[Task directions]
An exact transcription of the entries is required, with no images included.

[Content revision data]
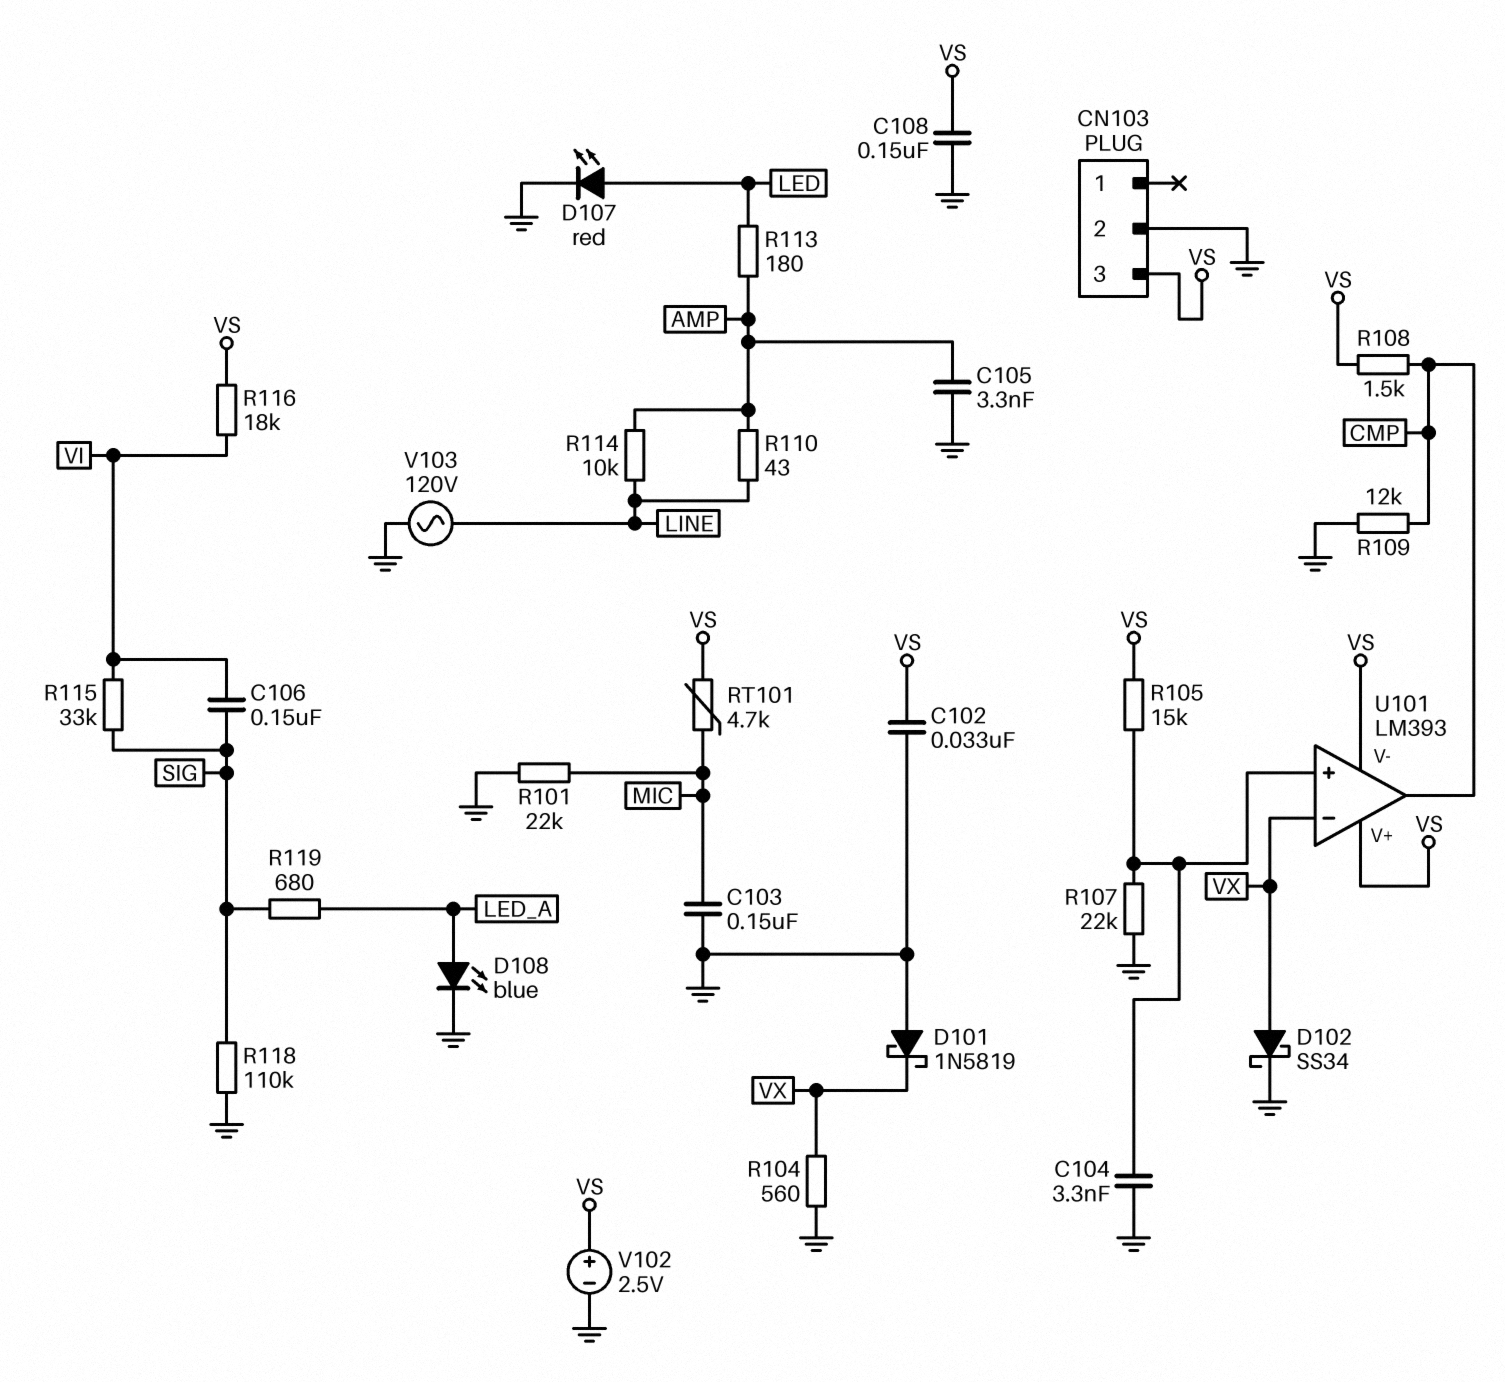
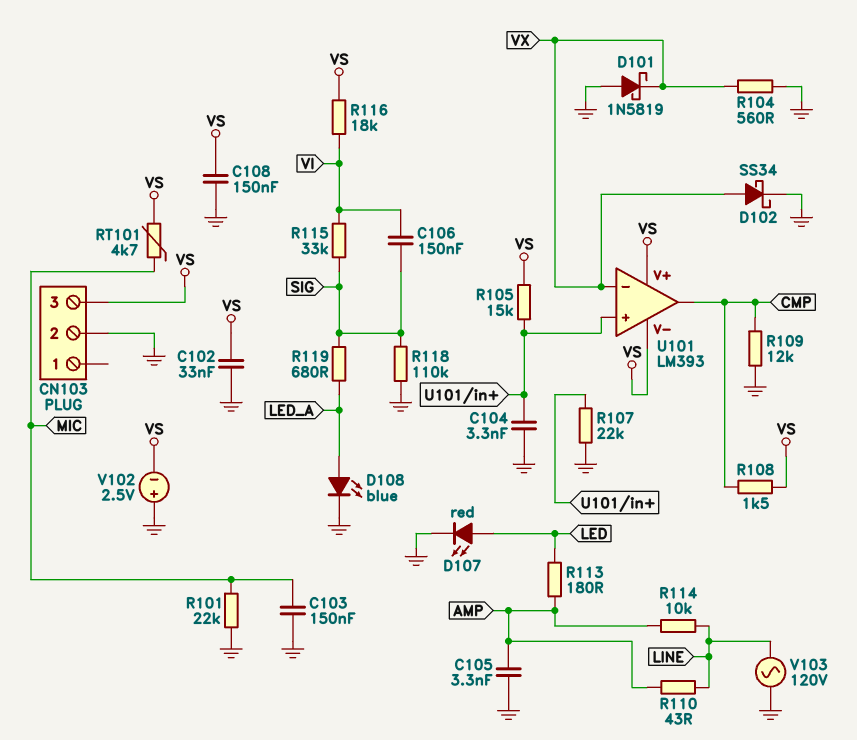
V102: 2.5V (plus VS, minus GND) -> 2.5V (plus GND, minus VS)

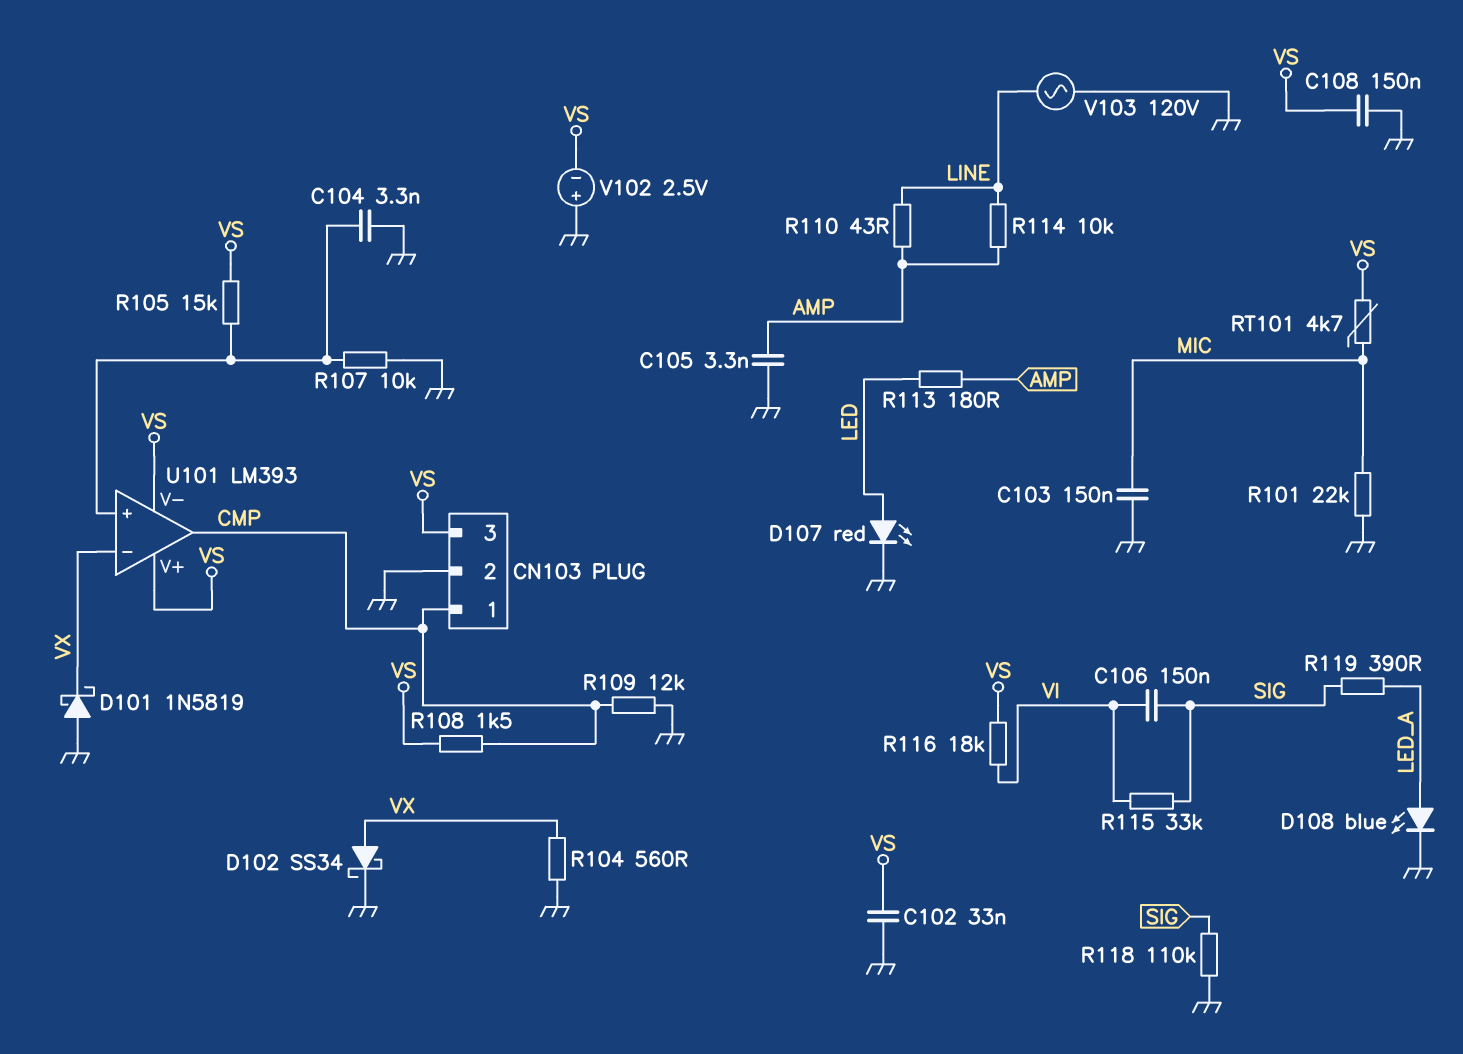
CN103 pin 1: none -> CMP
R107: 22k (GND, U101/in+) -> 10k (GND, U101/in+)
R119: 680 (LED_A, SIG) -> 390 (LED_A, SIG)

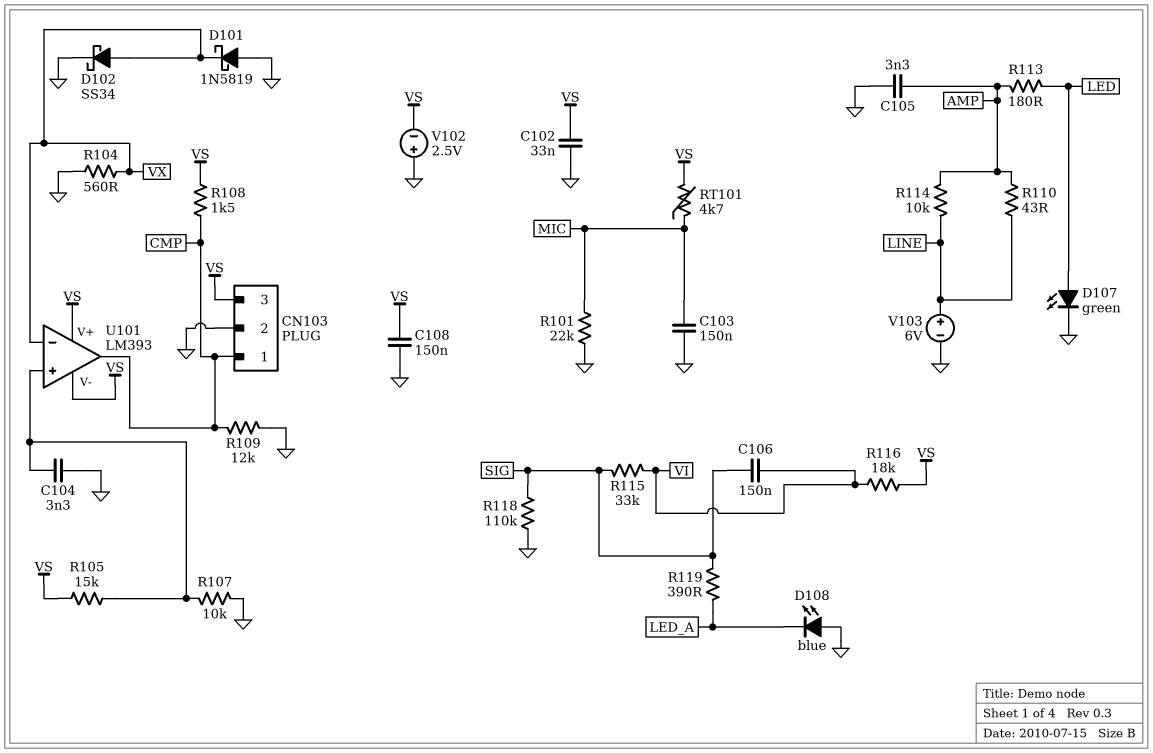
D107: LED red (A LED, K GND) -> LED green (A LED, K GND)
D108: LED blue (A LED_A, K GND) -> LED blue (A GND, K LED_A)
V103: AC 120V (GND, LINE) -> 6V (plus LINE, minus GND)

[The answer]
V102: 2.5V (plus VS, minus GND) -> 2.5V (plus GND, minus VS)

CN103 pin 1: none -> CMP
R107: 22k (GND, U101/in+) -> 10k (GND, U101/in+)
R119: 680 (LED_A, SIG) -> 390 (LED_A, SIG)

D107: LED red (A LED, K GND) -> LED green (A LED, K GND)
D108: LED blue (A LED_A, K GND) -> LED blue (A GND, K LED_A)
V103: AC 120V (GND, LINE) -> 6V (plus LINE, minus GND)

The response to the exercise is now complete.